== Records ==
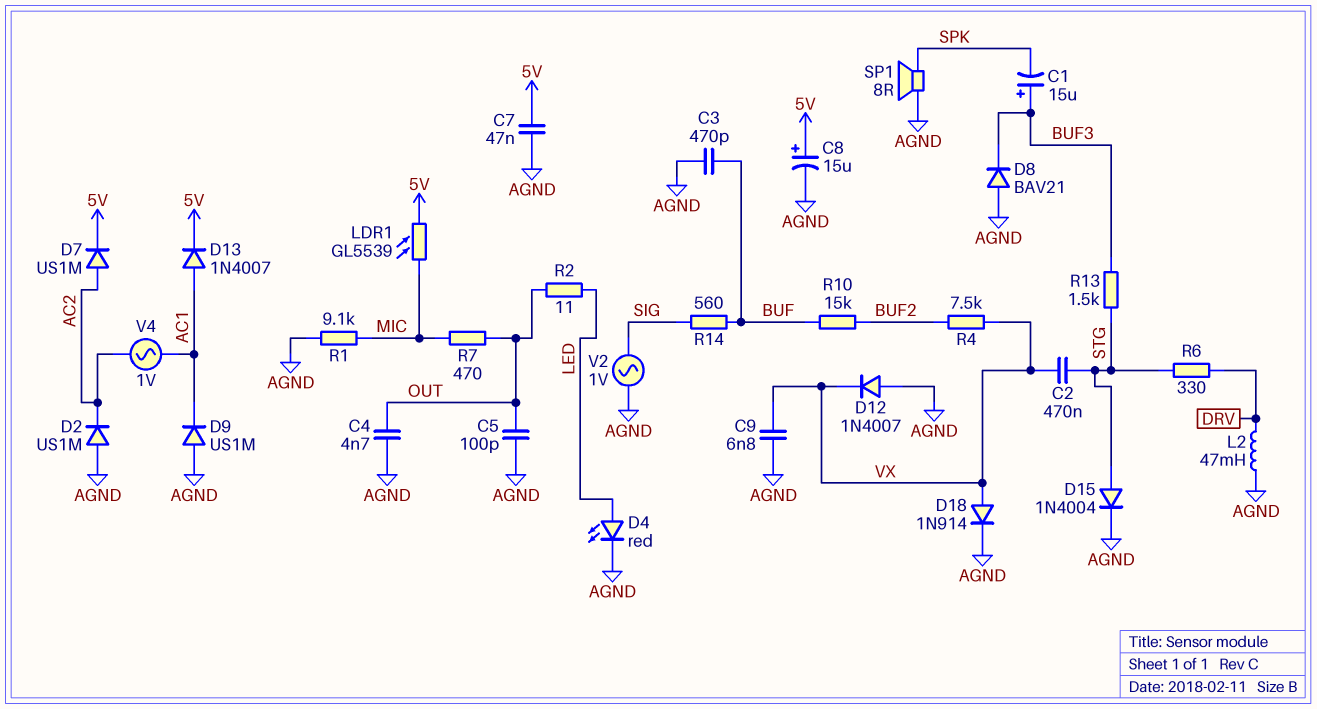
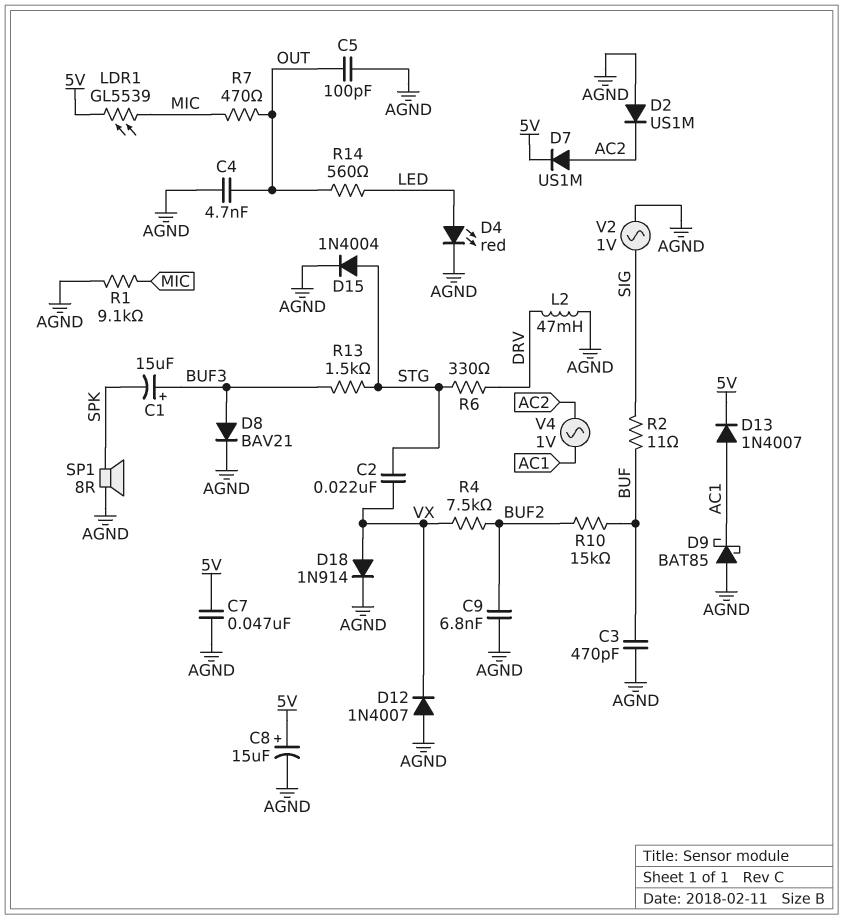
C2: 470nF (STG, VX) -> 22nF (STG, VX)
C9: 6.8nF (AGND, VX) -> 6.8nF (AGND, BUF2)
D8: diode BAV21 (A AGND, K BUF3) -> diode BAV21 (A BUF3, K AGND)
D9: diode US1M (A AGND, K AC1) -> schottky BAT85 (A AGND, K AC1)
R2: 11 (LED, OUT) -> 11 (BUF, SIG)
R14: 560 (BUF, SIG) -> 560 (LED, OUT)

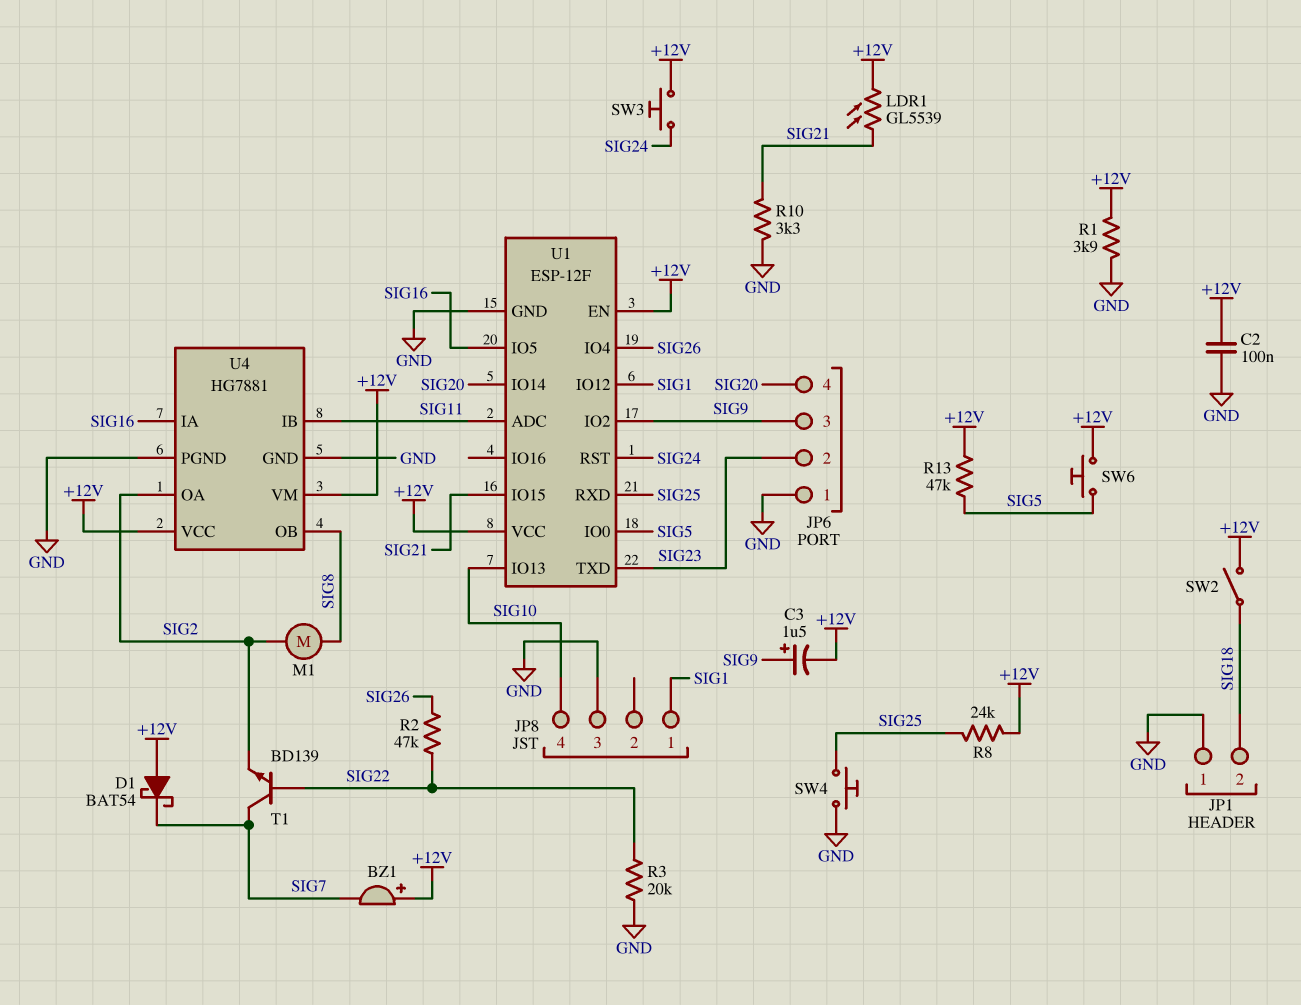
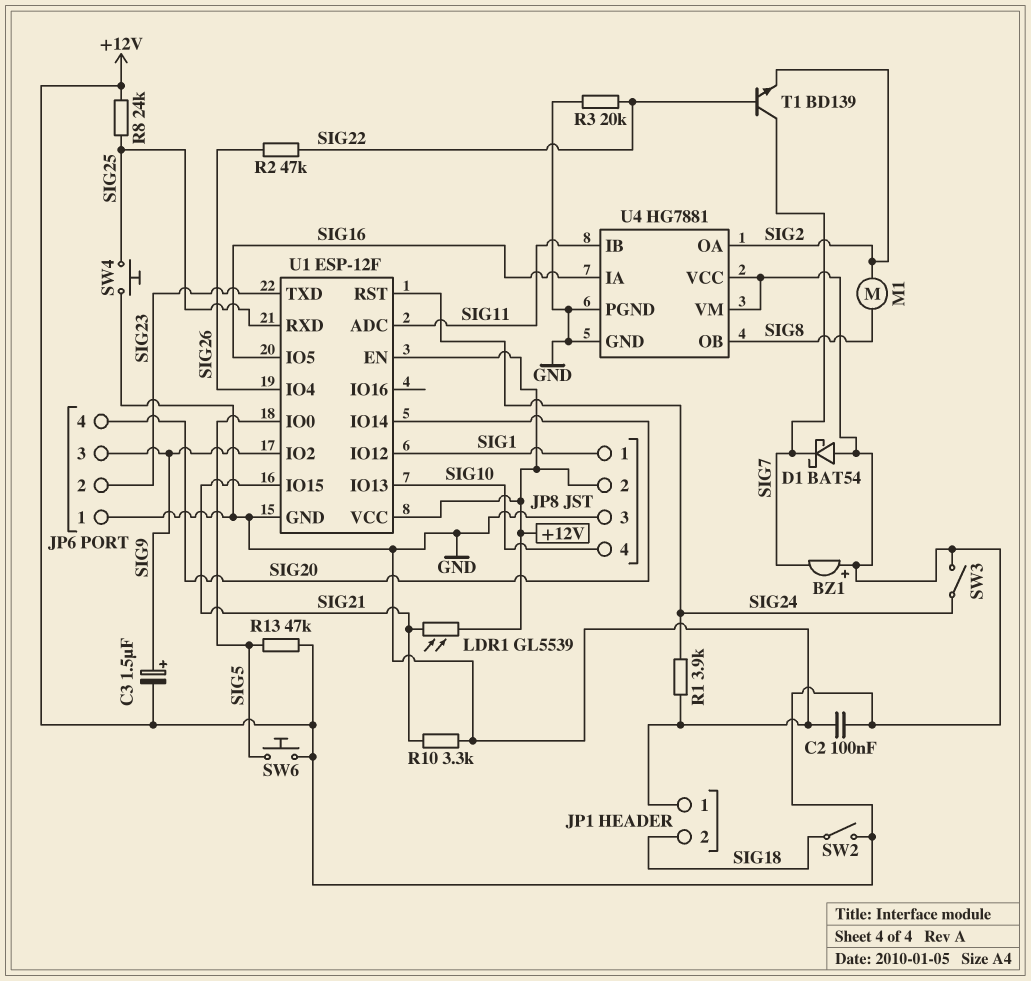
JP8 pin 2: none -> +12V
R1: 3.9k (+12V, GND) -> 3.9k (GND, SIG24)
SW3: button (+12V, SIG24) -> switch (+12V, SIG24)

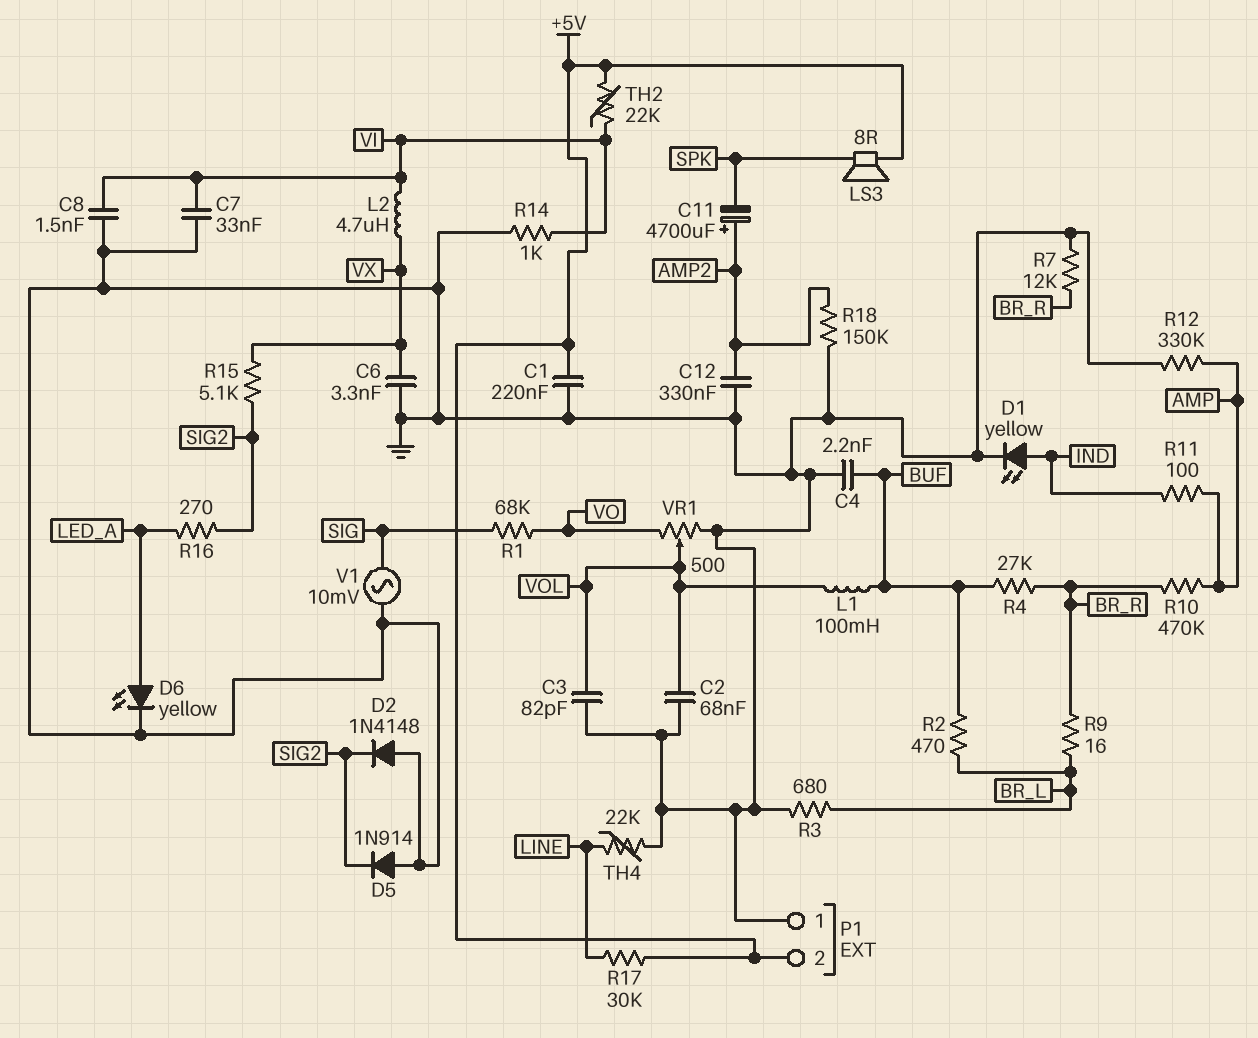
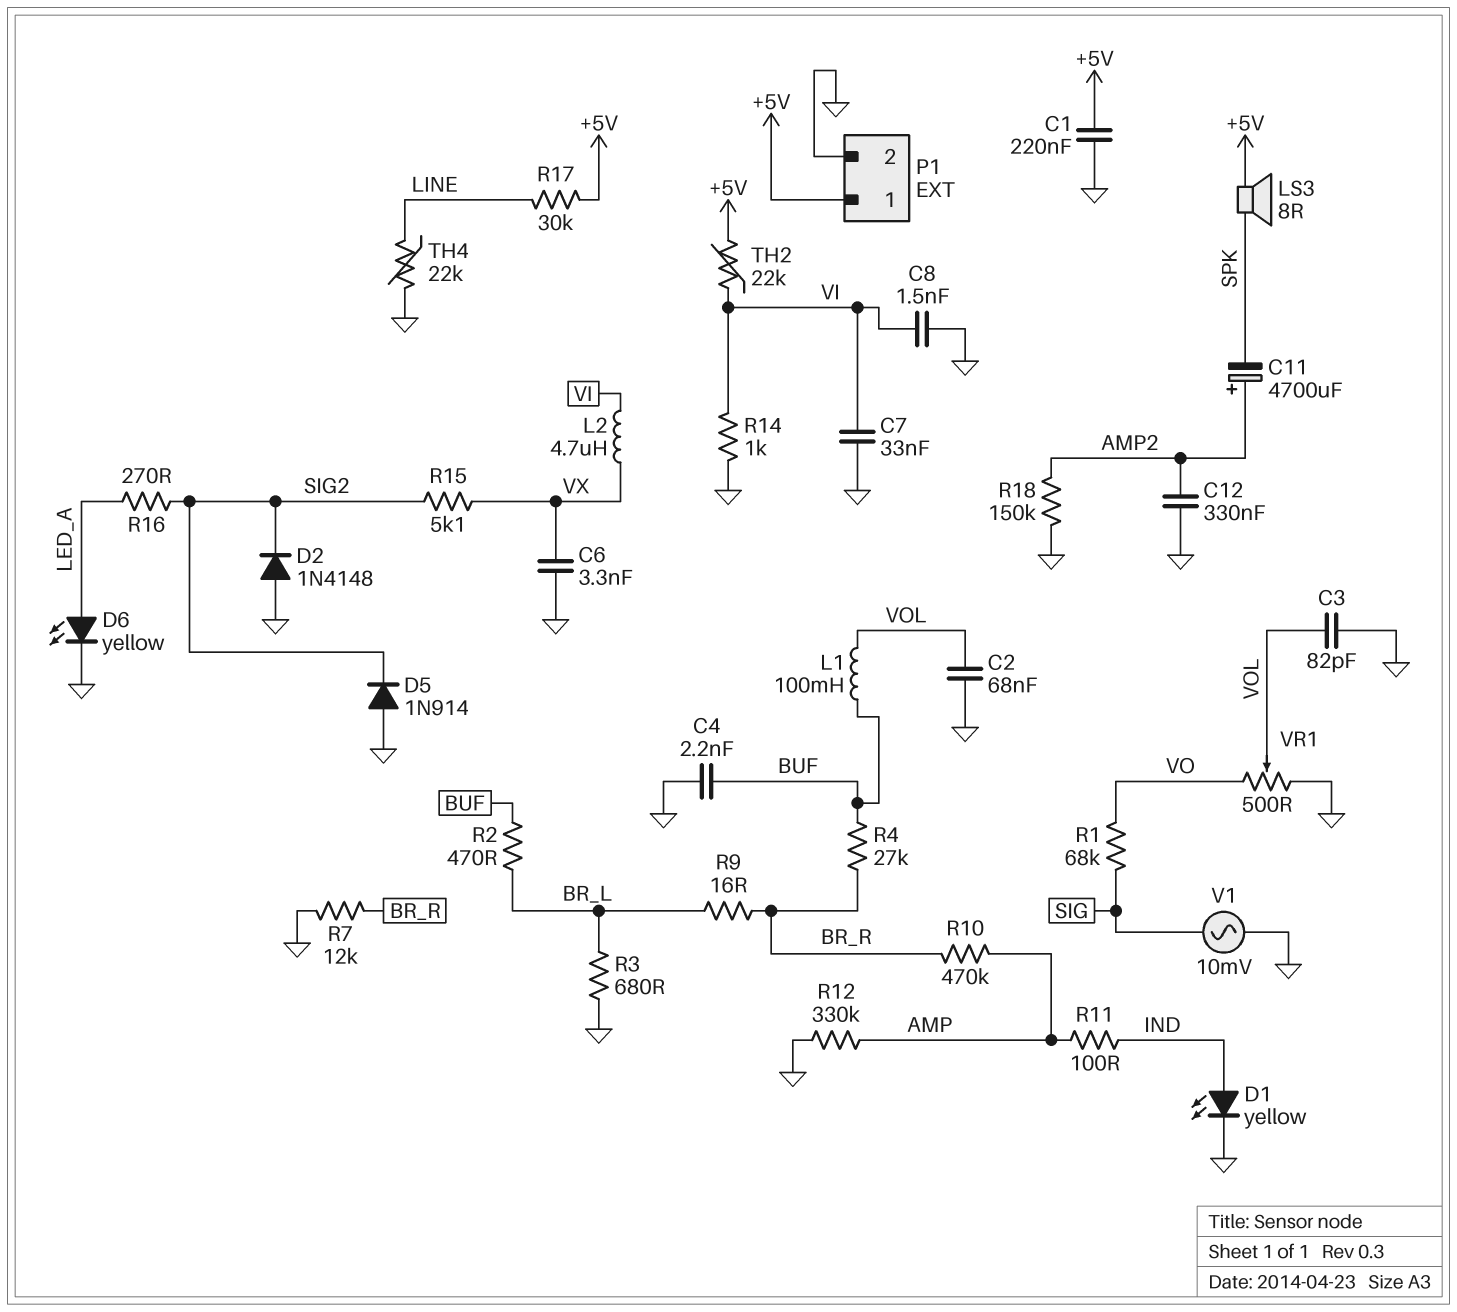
P1 pin 1: GND -> +5V
P1 pin 2: +5V -> GND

== Task instructions ==
Reproduce exactly and only the lines from the one with "JP8 pin 2: none -> +12V" through the last entry, both included, excluding every picture.

== Answer to this exercise ==
JP8 pin 2: none -> +12V
R1: 3.9k (+12V, GND) -> 3.9k (GND, SIG24)
SW3: button (+12V, SIG24) -> switch (+12V, SIG24)

P1 pin 1: GND -> +5V
P1 pin 2: +5V -> GND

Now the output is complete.